[Listed entries — start]

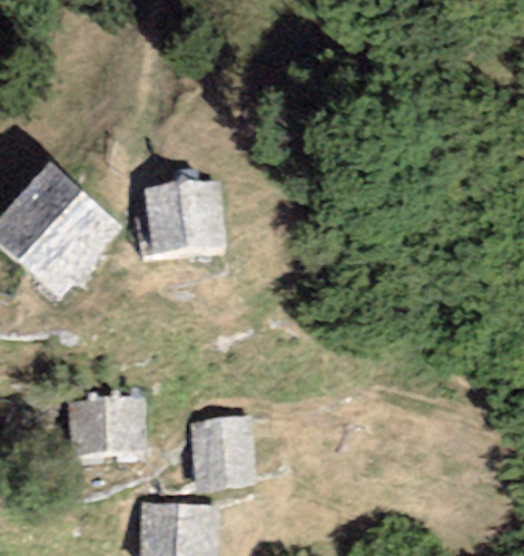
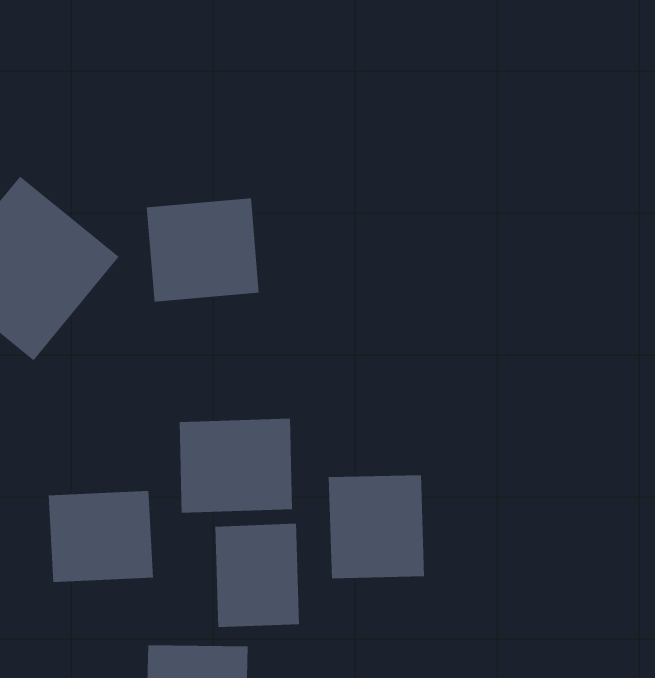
building: none -> [179,418,293,513]
building: none -> [328,474,425,579]

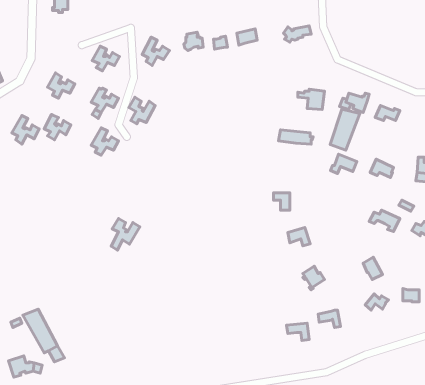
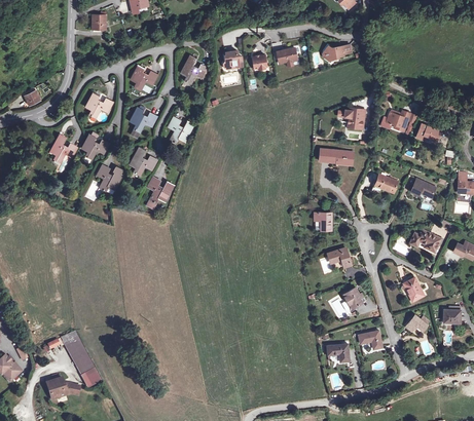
building: [330,109,360,150] -> none
building: none -> [97,164,123,191]
building: [111,219,140,250] -> [146,177,175,208]

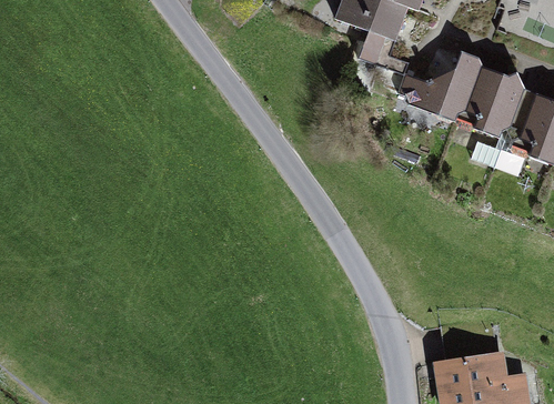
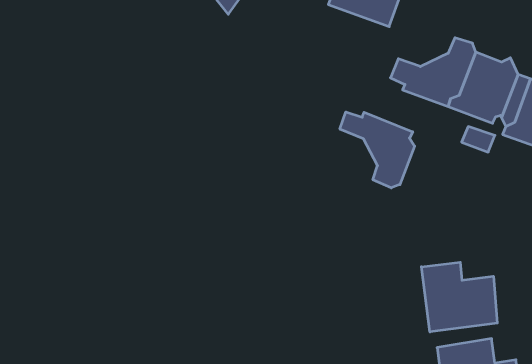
building: none -> [340,112,415,188]
building: none -> [421,262,497,332]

[Listed entries — finish]

With the pictures excluded, restate word for word each line from the one that contains "building: [330,109,360,150] -> none" through the last line of the listing above.

=== Answer for this exercise ===
building: [330,109,360,150] -> none
building: none -> [97,164,123,191]
building: [111,219,140,250] -> [146,177,175,208]

building: none -> [340,112,415,188]
building: none -> [421,262,497,332]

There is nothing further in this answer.